Entries taken from a collection

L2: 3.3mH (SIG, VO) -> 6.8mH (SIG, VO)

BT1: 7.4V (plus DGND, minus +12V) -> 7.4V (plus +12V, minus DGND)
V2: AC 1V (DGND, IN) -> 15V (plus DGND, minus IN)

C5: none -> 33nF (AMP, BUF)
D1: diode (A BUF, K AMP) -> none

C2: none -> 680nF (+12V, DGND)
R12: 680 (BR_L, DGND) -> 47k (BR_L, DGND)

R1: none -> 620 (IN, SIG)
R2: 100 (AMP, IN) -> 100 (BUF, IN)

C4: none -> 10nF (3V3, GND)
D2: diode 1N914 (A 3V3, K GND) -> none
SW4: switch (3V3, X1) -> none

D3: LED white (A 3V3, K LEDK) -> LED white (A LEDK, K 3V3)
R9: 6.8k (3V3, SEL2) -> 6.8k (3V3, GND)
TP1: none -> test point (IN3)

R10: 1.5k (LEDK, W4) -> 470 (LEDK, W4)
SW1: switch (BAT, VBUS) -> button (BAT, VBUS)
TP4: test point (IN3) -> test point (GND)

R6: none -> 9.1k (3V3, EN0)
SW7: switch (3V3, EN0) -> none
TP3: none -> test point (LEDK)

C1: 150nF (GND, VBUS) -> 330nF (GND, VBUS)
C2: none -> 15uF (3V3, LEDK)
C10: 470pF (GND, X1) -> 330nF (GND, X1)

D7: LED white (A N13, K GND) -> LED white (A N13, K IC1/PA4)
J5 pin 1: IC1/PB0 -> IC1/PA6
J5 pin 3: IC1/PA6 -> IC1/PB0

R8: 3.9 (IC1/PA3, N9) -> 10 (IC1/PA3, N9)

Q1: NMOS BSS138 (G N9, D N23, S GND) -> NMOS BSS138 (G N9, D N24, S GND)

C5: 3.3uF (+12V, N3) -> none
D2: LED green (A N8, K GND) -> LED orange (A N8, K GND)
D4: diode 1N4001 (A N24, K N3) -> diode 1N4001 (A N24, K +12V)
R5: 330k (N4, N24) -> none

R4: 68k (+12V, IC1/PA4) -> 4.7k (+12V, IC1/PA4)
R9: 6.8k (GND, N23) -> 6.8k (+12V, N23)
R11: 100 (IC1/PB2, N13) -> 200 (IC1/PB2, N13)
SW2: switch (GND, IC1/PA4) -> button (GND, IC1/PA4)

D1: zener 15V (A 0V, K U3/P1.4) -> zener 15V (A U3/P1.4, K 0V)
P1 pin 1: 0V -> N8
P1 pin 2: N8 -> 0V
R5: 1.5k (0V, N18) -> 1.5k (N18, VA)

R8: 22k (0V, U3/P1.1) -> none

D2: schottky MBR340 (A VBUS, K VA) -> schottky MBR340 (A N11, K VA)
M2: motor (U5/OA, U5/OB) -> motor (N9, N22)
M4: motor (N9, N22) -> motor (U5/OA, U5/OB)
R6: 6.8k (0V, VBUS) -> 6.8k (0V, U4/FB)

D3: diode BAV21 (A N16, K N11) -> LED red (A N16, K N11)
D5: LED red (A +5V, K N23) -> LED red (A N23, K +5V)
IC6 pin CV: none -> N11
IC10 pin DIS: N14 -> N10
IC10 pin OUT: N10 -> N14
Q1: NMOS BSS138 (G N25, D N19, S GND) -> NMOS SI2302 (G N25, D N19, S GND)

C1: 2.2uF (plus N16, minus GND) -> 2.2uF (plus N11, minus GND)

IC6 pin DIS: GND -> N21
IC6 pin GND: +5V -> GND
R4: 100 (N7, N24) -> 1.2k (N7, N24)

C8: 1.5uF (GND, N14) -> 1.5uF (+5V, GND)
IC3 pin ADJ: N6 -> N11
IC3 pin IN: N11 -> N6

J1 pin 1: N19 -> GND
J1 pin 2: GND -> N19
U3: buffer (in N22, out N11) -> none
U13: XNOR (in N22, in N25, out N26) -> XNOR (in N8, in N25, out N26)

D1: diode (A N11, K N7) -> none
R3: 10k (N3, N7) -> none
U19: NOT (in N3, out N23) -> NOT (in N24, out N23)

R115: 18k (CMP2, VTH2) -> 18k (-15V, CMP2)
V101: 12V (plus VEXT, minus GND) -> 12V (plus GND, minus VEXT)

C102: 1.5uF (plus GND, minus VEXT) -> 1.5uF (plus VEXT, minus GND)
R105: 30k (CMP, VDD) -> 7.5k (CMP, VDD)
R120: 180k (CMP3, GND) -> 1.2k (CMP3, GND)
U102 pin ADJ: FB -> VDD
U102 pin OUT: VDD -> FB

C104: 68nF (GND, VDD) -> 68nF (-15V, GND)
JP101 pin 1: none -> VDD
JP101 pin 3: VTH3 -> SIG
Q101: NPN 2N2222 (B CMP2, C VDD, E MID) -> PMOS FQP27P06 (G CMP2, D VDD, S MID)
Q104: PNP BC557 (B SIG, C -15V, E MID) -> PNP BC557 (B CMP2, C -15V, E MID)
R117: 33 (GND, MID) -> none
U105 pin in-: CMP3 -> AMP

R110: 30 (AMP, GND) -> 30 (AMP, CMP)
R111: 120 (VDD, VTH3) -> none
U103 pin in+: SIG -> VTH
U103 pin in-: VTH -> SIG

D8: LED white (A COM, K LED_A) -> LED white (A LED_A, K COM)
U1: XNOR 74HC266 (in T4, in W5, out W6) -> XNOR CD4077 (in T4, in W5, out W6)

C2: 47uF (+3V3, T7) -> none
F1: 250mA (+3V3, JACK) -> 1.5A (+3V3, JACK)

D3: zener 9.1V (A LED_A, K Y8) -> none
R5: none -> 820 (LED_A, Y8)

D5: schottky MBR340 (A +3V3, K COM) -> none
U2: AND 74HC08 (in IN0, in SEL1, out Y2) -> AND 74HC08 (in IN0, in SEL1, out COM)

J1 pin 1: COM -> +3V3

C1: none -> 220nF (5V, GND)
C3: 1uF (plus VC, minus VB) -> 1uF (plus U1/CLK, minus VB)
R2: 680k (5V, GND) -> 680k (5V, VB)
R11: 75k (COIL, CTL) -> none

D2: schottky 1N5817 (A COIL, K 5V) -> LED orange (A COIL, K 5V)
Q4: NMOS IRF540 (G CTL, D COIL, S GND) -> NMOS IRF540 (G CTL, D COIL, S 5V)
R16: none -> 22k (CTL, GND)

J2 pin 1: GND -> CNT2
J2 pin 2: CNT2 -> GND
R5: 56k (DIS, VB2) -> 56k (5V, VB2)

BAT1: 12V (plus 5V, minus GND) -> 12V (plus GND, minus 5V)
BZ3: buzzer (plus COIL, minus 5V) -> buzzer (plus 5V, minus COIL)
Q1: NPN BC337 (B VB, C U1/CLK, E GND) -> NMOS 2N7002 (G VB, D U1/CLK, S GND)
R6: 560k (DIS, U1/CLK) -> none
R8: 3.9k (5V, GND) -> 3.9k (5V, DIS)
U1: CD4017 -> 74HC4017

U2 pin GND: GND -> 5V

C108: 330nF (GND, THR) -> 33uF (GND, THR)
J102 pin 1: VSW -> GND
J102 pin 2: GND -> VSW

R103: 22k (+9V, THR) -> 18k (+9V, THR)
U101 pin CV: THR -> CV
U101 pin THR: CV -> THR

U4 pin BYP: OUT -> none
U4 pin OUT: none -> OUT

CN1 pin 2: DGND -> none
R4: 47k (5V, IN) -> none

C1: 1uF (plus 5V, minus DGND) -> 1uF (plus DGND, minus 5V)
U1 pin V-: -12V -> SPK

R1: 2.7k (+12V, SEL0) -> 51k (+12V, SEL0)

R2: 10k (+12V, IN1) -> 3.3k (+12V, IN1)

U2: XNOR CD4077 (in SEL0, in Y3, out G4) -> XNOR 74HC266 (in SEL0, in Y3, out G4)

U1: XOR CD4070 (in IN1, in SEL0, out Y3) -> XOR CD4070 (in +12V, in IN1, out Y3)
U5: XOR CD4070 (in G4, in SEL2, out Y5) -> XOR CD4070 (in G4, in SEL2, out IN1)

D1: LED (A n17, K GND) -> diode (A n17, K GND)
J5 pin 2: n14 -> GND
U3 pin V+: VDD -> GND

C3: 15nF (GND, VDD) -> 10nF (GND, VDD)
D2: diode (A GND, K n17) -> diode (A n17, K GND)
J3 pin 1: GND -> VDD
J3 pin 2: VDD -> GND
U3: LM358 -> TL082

▶ To do:
Out of the entries above, write out only the lines between the line holding "D3: diode BAV21" and the line holding "C1: 2.2uF (plus", inclusive, each exactly as given.

▶ Completed exercise:
D3: diode BAV21 (A N16, K N11) -> LED red (A N16, K N11)
D5: LED red (A +5V, K N23) -> LED red (A N23, K +5V)
IC6 pin CV: none -> N11
IC10 pin DIS: N14 -> N10
IC10 pin OUT: N10 -> N14
Q1: NMOS BSS138 (G N25, D N19, S GND) -> NMOS SI2302 (G N25, D N19, S GND)

C1: 2.2uF (plus N16, minus GND) -> 2.2uF (plus N11, minus GND)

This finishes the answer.